## Start

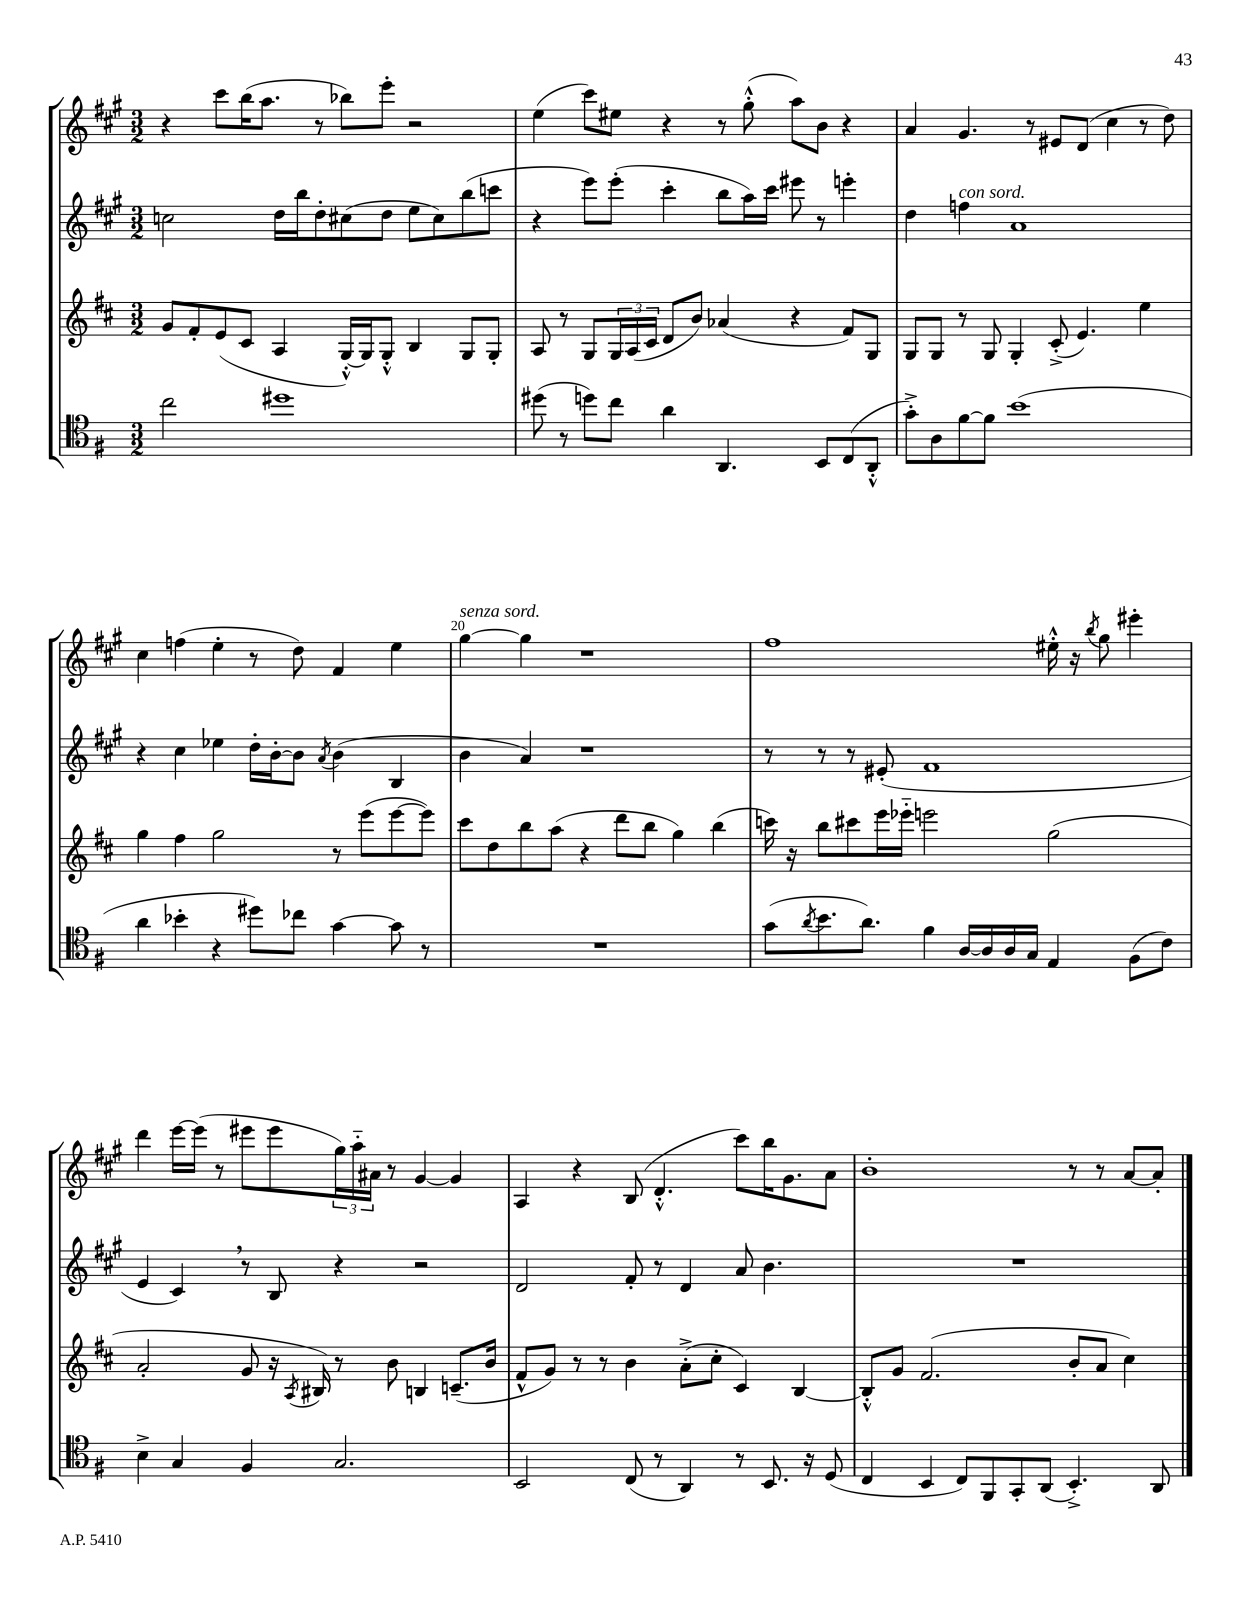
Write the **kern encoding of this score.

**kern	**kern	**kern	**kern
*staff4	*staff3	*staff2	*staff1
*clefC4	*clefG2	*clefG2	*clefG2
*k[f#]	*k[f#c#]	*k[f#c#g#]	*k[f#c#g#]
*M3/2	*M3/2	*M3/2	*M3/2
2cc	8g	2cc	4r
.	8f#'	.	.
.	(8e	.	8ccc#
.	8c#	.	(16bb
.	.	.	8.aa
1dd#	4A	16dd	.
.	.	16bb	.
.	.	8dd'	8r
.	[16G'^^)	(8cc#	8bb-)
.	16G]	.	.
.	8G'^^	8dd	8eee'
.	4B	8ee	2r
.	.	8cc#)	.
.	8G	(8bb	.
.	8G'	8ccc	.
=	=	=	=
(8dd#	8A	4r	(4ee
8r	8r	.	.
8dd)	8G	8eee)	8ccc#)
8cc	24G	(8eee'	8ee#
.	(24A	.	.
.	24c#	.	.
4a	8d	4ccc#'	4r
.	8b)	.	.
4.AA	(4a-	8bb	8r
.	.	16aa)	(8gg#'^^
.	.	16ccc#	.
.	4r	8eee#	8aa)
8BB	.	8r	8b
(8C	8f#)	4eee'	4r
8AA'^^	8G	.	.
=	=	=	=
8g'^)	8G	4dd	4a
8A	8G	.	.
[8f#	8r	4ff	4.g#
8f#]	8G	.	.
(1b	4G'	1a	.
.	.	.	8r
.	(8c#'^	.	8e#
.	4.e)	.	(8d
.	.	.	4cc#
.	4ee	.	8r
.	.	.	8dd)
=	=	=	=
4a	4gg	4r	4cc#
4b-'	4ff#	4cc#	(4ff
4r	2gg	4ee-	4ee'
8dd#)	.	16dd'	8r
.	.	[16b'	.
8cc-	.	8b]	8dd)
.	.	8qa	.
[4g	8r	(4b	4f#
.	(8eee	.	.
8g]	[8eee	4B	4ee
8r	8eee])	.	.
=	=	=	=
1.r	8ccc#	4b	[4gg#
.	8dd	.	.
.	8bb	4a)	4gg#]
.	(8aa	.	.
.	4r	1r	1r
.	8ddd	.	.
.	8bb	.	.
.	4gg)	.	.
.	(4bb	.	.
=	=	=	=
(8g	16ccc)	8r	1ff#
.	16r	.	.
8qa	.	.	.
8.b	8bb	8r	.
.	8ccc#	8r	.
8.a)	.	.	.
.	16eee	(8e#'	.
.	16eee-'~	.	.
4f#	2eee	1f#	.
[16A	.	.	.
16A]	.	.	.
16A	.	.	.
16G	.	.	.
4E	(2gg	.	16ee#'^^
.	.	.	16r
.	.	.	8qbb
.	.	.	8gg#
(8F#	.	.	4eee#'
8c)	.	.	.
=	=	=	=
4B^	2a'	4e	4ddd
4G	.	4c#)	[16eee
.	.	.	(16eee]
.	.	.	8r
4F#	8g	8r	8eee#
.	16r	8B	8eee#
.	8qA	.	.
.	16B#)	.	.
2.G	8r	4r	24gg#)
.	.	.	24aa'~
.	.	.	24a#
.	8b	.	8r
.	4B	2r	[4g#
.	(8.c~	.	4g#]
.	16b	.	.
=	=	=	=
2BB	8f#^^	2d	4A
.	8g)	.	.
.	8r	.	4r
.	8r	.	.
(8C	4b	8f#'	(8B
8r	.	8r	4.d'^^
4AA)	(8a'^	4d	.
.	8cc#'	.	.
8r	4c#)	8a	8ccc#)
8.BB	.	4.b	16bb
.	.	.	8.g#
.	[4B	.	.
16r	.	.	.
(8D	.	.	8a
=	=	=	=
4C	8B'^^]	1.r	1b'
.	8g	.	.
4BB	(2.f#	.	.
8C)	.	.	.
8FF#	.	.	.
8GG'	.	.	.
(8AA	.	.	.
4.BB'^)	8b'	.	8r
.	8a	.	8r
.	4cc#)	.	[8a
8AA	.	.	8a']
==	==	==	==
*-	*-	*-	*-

## End

TASK DETAILS:
Extract each line of the entries above that contains the string "kern".

OUTPUT BELOW:
Write the **kern encoding of this score.
**kern	**kern	**kern	**kern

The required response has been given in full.